▸ Prompt
Across the material below, how many lines contain the word "CALCULATOR"? Give only the number.

▸ Recorded information
- - - -

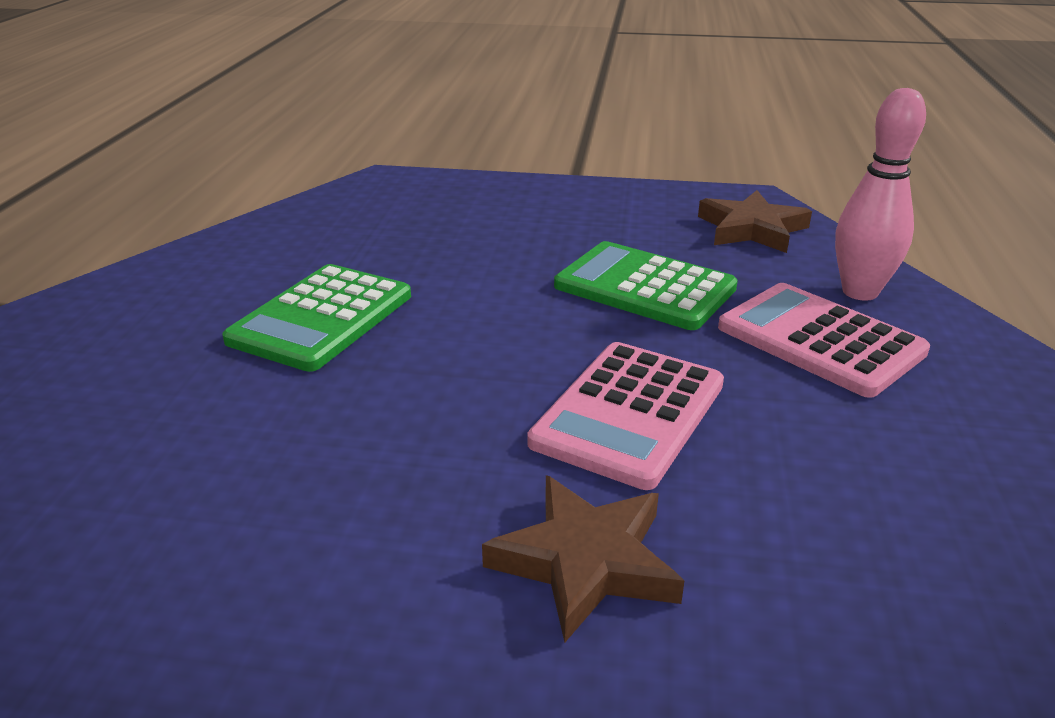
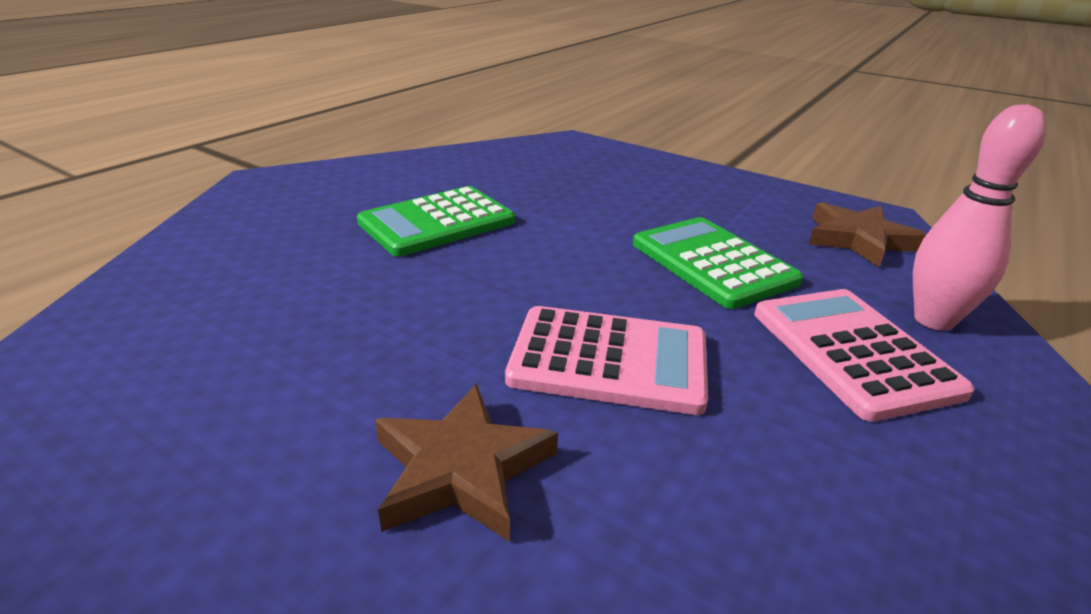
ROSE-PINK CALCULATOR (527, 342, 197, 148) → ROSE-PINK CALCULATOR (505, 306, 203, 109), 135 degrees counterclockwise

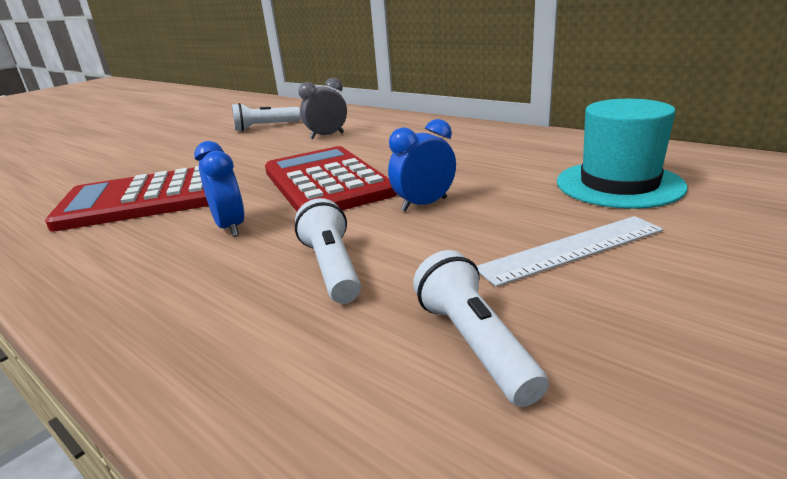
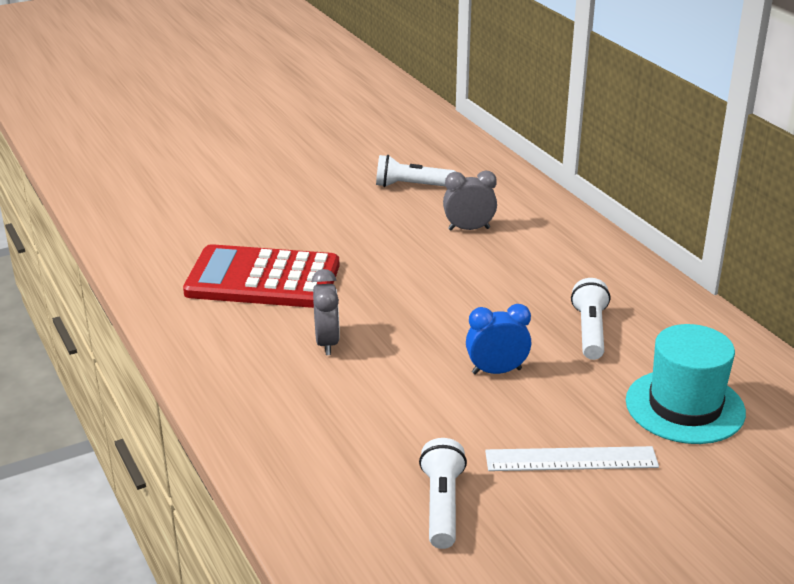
ROYAL BLUE BEDSIDE CLOCK (194, 141, 51, 96) → GREY BEDSIDE CLOCK (312, 269, 28, 86)
CRIMSON CALCULATOR (265, 146, 132, 65) → -
SNOW-WHITE POCKET TORCH (295, 198, 66, 106) → SNOW-WHITE POCKET TORCH (571, 278, 39, 82), relocated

- - - -

▸ Reply
2